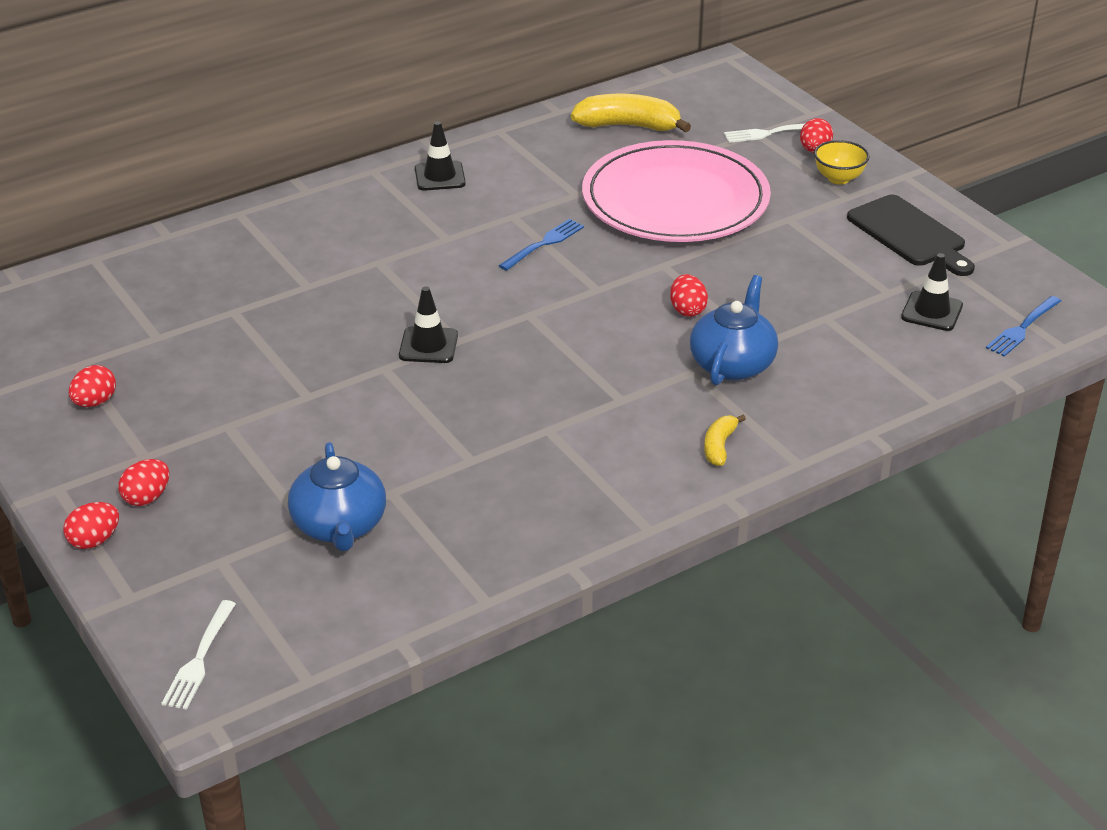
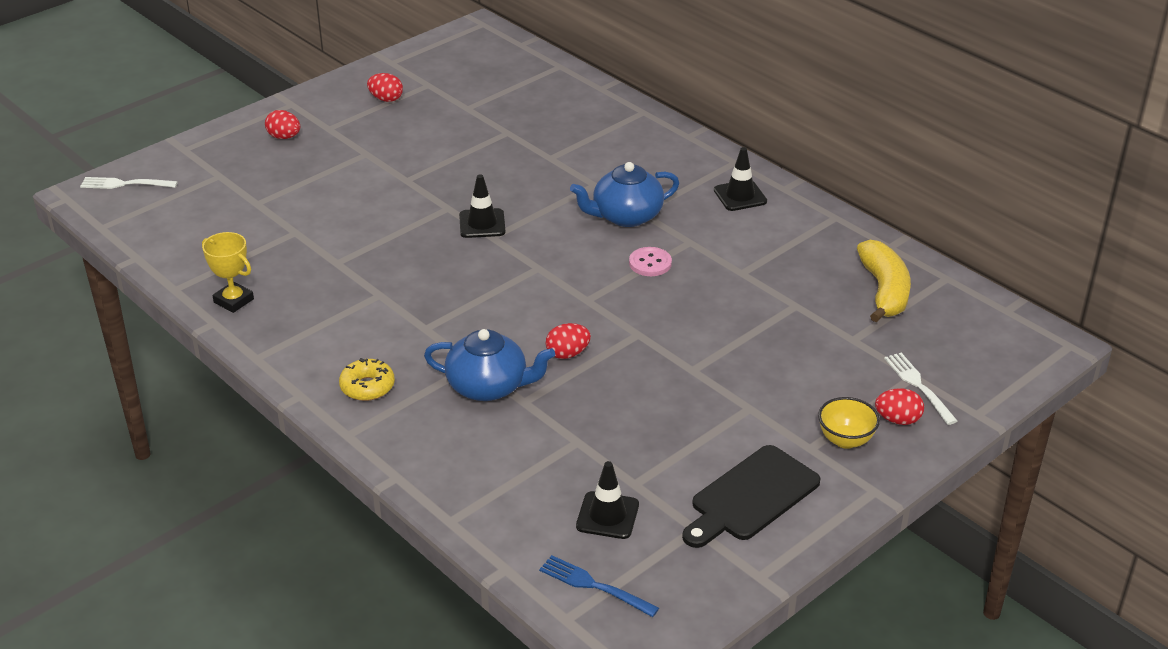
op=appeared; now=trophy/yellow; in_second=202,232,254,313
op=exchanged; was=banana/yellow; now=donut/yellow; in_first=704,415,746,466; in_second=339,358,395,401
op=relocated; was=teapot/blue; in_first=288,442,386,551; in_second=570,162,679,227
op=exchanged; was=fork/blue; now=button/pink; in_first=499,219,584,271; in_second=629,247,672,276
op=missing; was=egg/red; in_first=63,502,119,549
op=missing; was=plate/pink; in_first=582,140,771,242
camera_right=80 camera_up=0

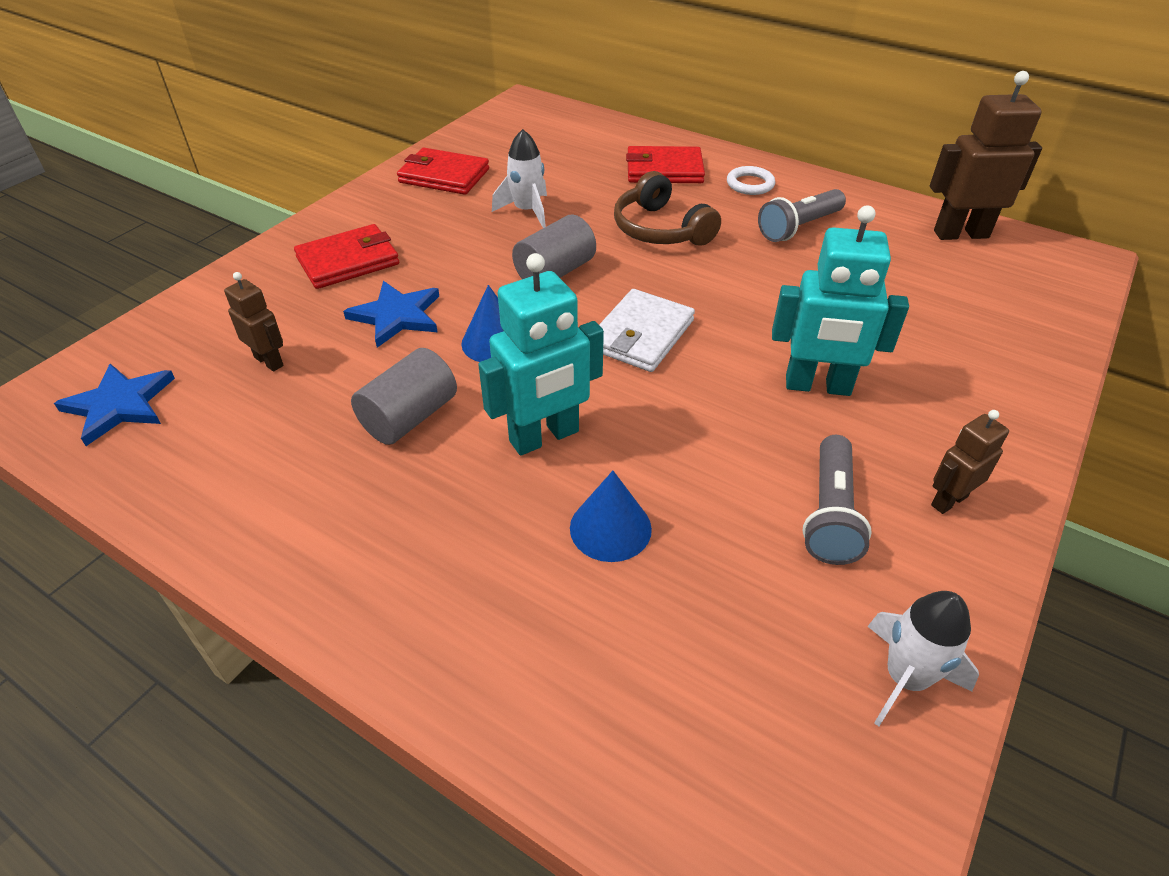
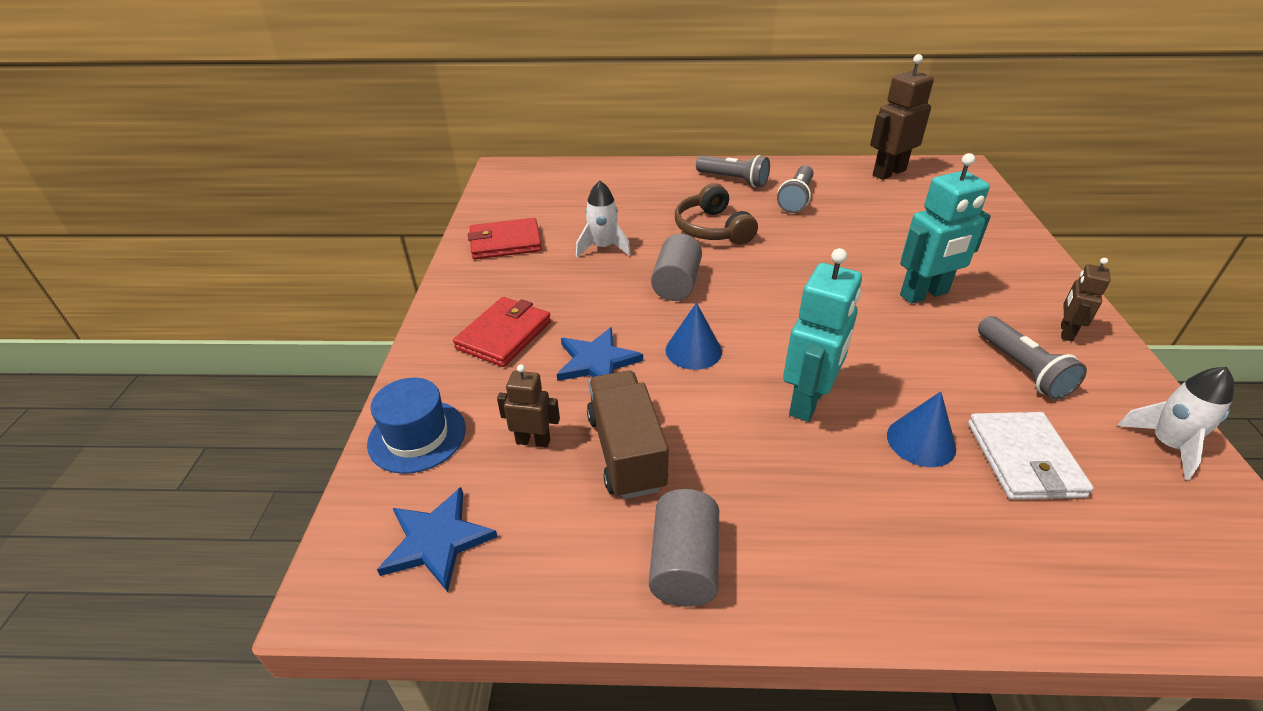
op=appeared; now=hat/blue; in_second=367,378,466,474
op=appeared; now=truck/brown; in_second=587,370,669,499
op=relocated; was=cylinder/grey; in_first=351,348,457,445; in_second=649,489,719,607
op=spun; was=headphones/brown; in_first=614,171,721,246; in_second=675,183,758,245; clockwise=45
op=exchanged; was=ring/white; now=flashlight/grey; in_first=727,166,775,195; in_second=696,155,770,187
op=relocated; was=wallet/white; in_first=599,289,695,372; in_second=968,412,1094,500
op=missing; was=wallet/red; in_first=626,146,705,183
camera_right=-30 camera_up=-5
------------------------------------------------------------------------
**EXERCISE AIM:** What is needed is an exact retyping of the lines from the start of the data through the line with "op=relocated; was=teapot/blue; in_first=288,442,386,551;", with both end lines kept and every picture left out.

**WRITTEN ANSWER:**
op=appeared; now=trophy/yellow; in_second=202,232,254,313
op=exchanged; was=banana/yellow; now=donut/yellow; in_first=704,415,746,466; in_second=339,358,395,401
op=relocated; was=teapot/blue; in_first=288,442,386,551; in_second=570,162,679,227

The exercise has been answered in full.